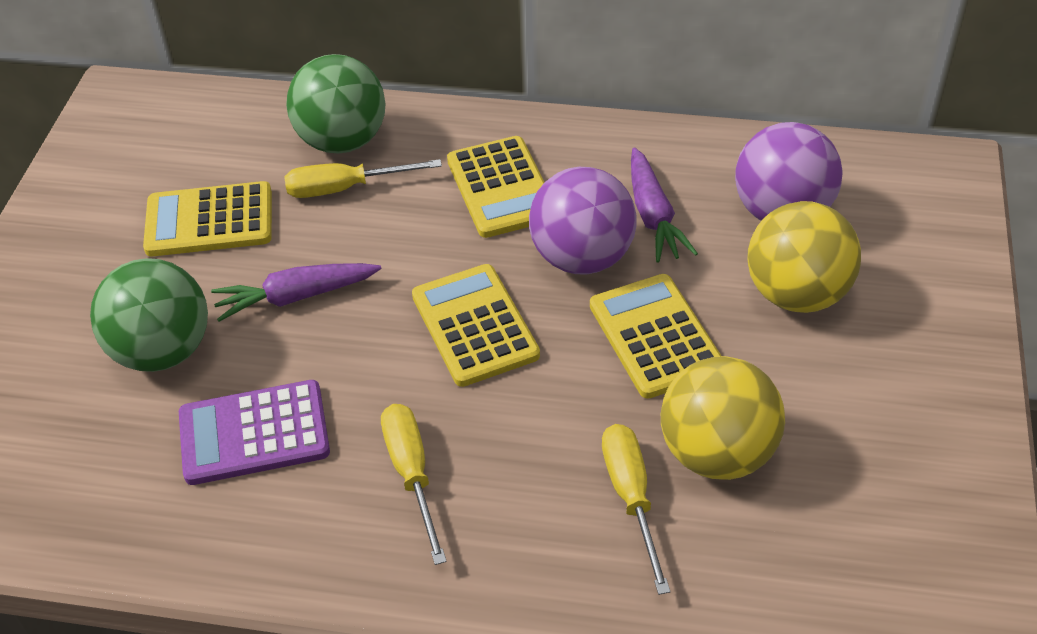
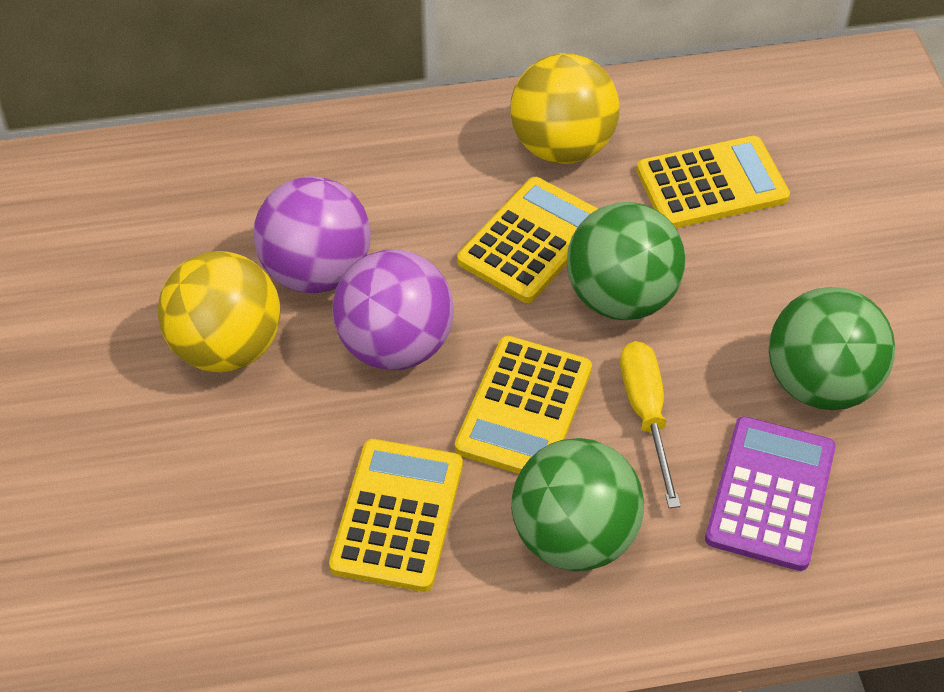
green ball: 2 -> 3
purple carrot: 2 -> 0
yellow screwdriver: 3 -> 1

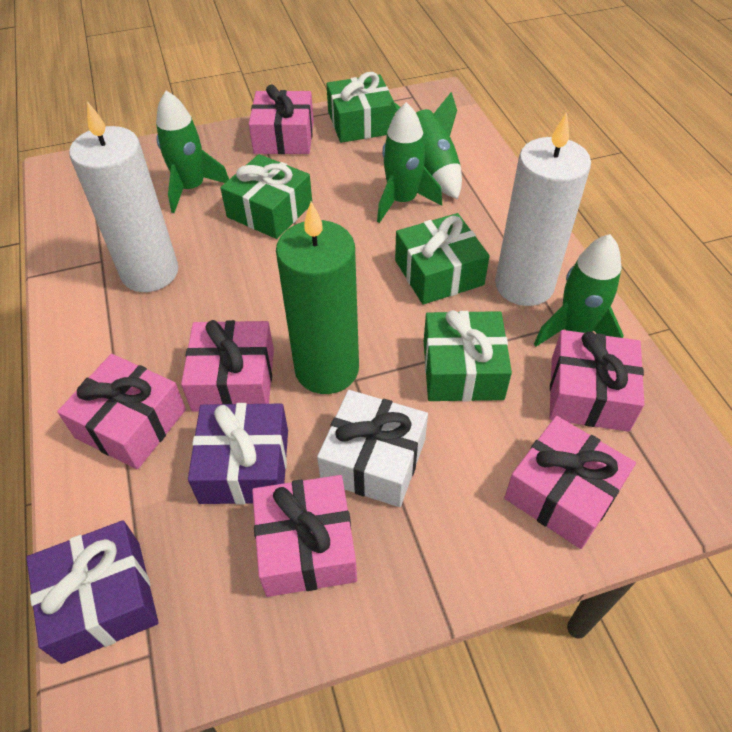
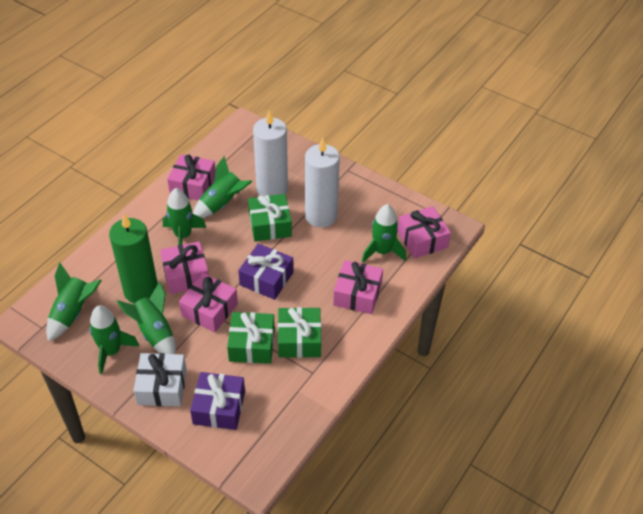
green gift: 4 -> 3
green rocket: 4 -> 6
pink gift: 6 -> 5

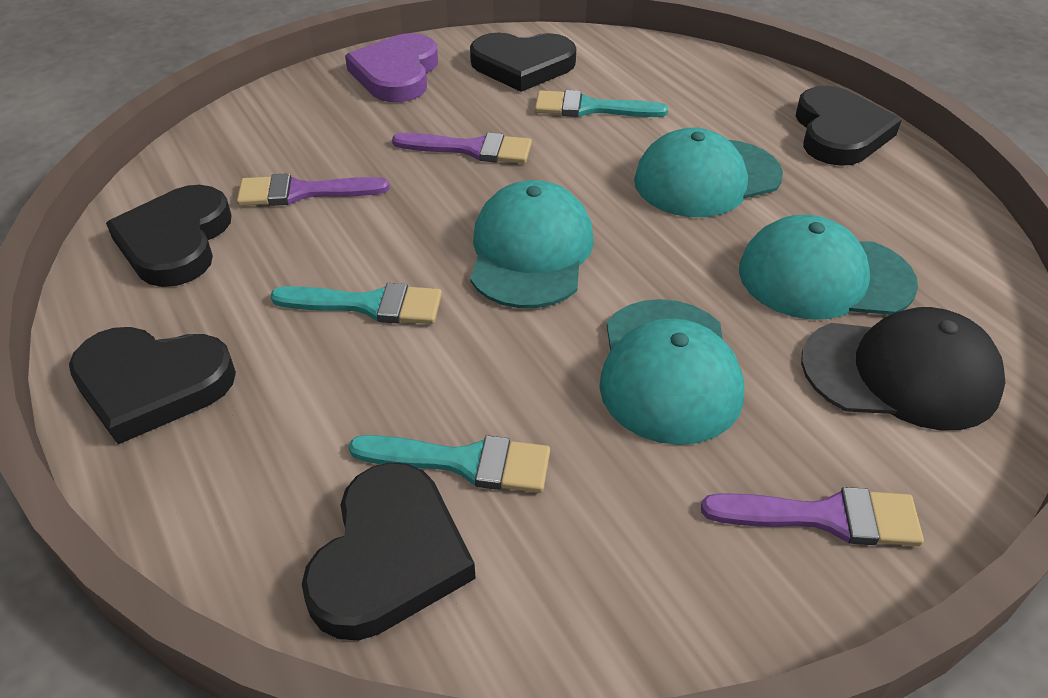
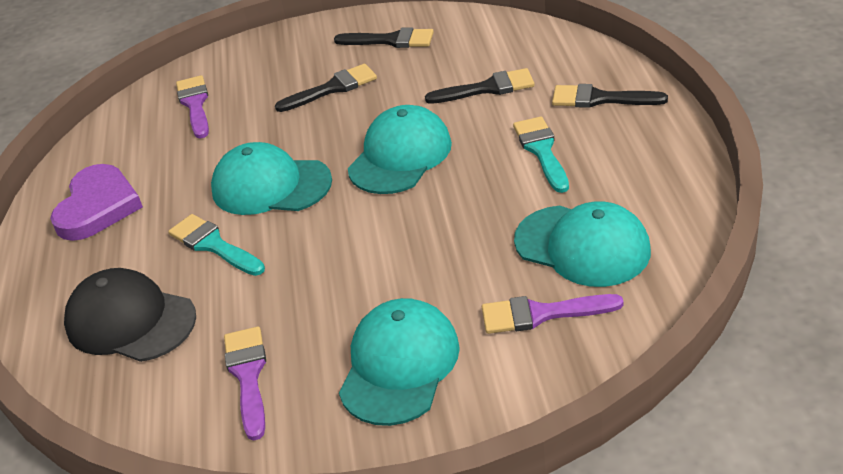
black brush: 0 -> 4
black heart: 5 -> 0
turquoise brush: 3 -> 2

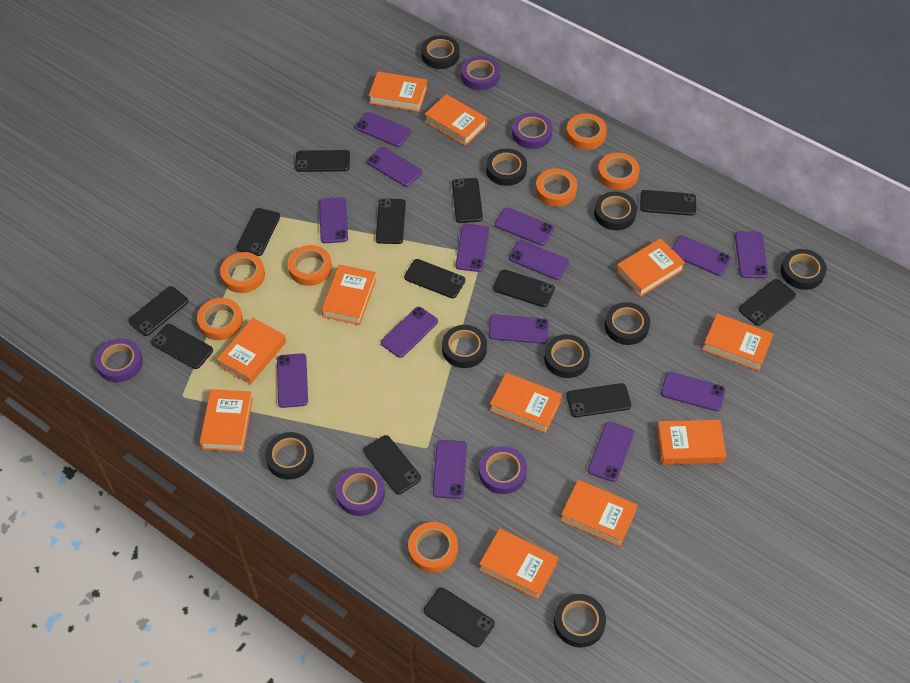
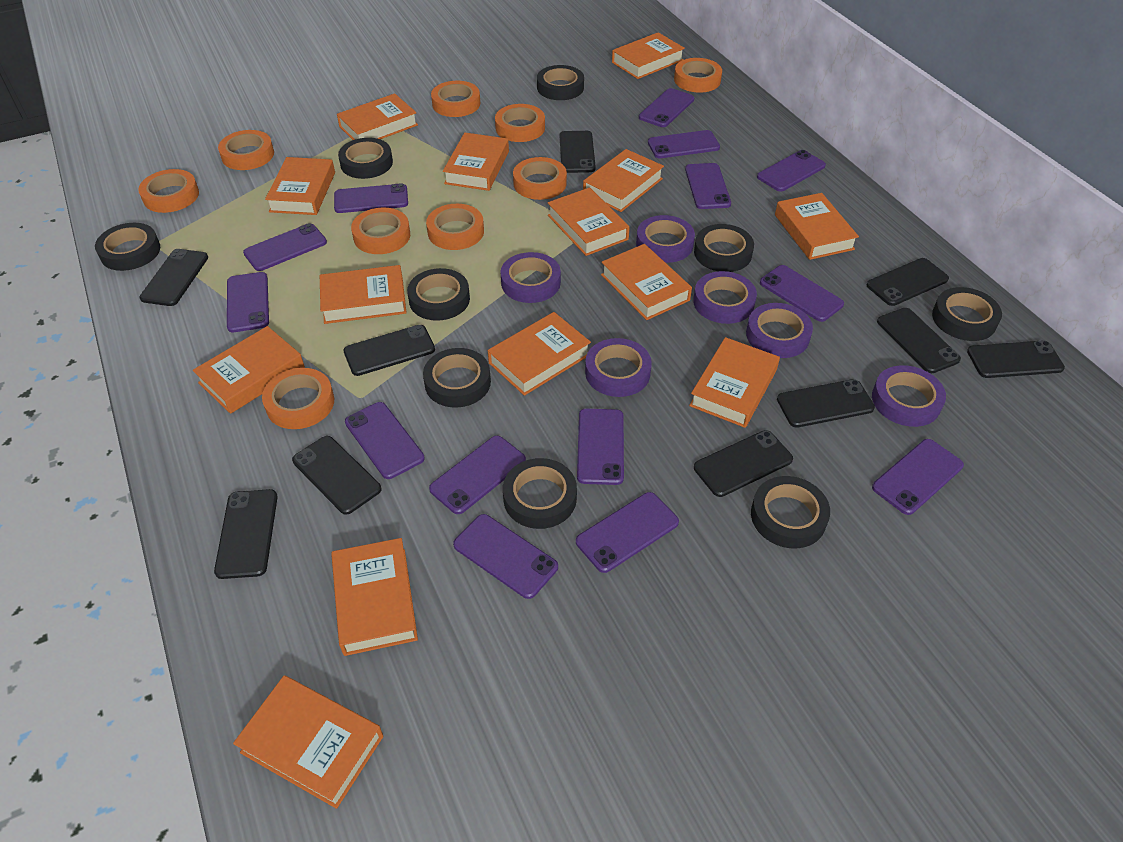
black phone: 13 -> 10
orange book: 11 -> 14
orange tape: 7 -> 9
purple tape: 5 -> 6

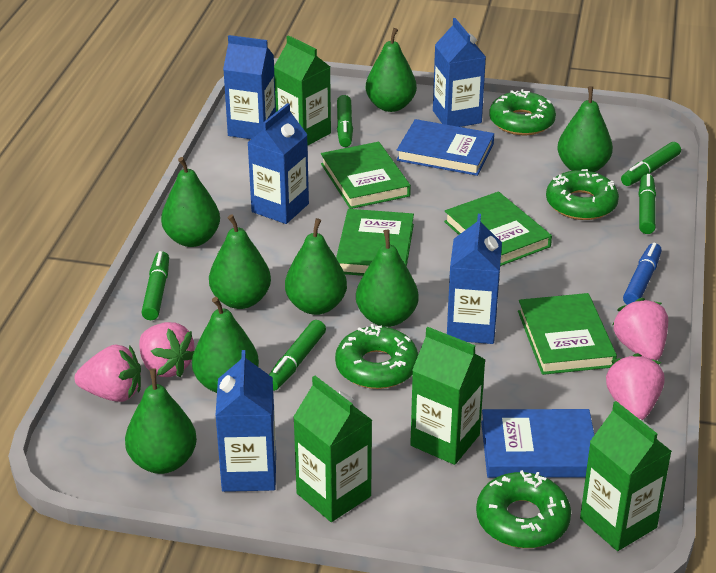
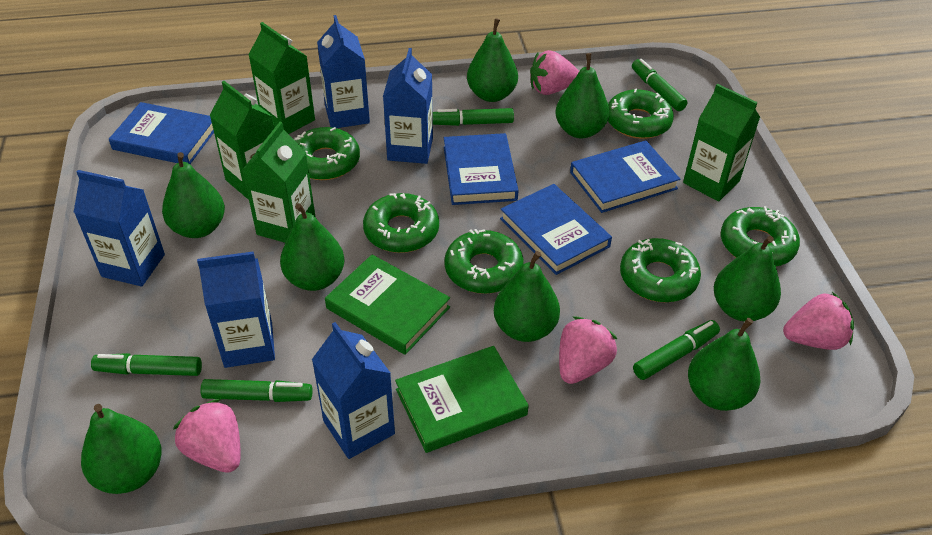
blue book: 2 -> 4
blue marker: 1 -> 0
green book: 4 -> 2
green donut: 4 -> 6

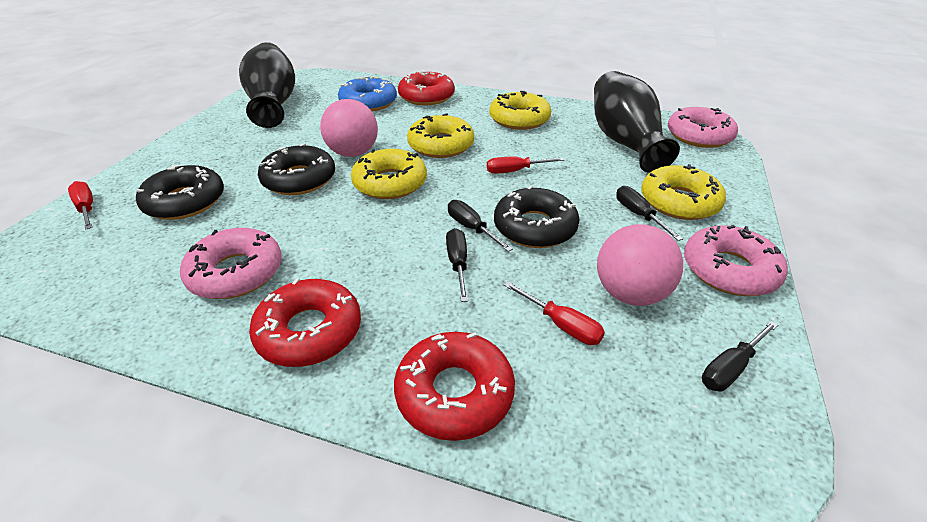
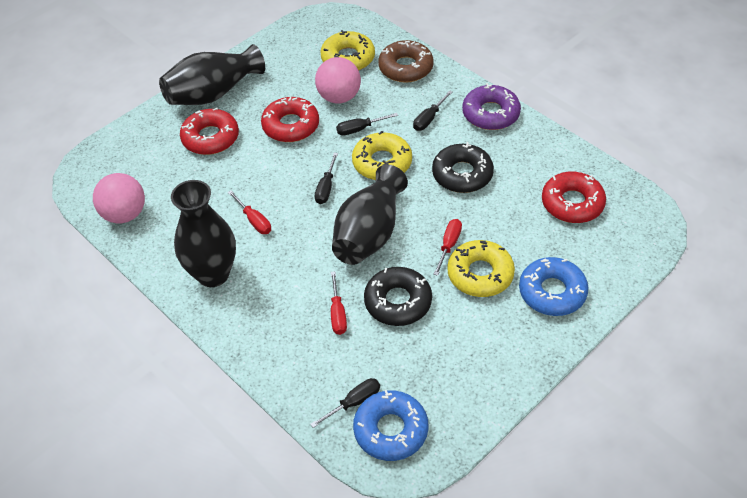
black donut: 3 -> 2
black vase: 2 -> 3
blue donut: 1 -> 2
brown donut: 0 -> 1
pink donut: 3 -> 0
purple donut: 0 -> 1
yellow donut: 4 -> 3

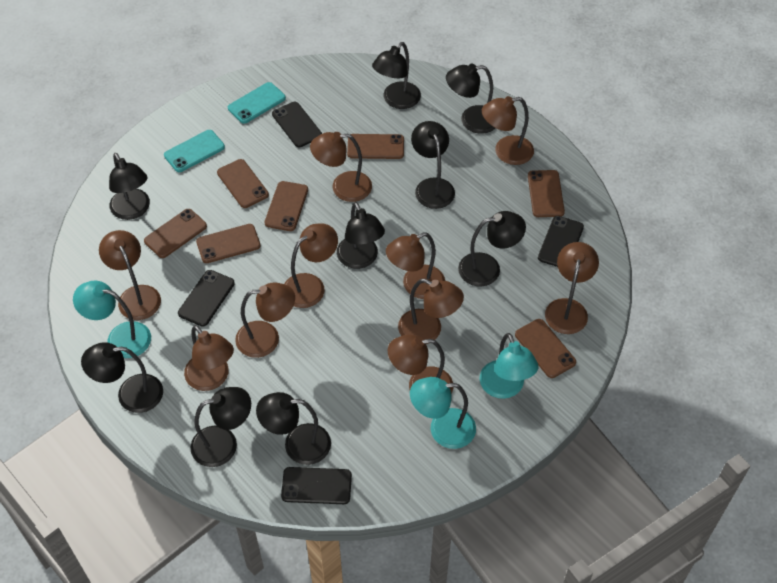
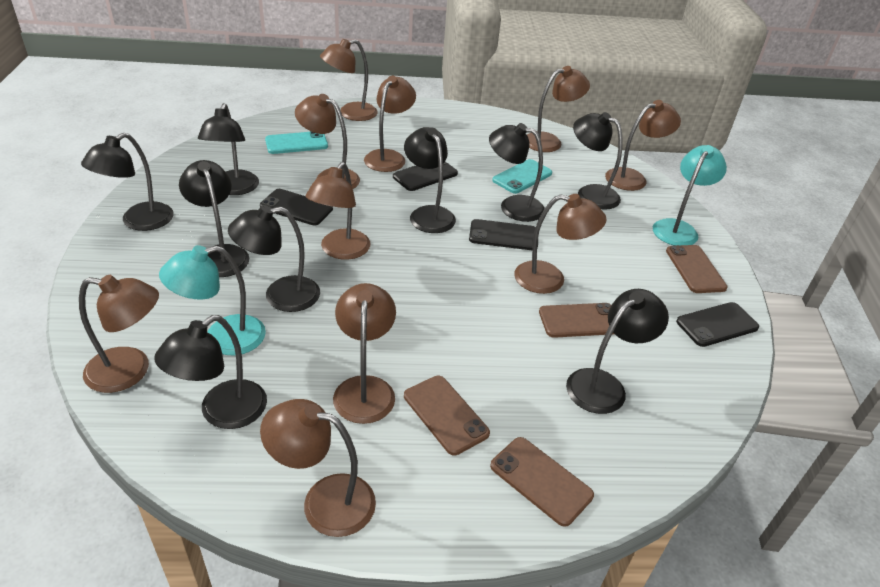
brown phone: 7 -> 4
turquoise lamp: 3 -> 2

———

JOB ITEM:
Using the entries above, repeat exactly the lines from the one with "green rocket: 4 -> 6" to the one with "purple donut: 0 -> 1", both included, and leave the pictures behind.

ANSWER AREA:
green rocket: 4 -> 6
pink gift: 6 -> 5

black brush: 0 -> 4
black heart: 5 -> 0
turquoise brush: 3 -> 2

black phone: 13 -> 10
orange book: 11 -> 14
orange tape: 7 -> 9
purple tape: 5 -> 6

blue book: 2 -> 4
blue marker: 1 -> 0
green book: 4 -> 2
green donut: 4 -> 6

black donut: 3 -> 2
black vase: 2 -> 3
blue donut: 1 -> 2
brown donut: 0 -> 1
pink donut: 3 -> 0
purple donut: 0 -> 1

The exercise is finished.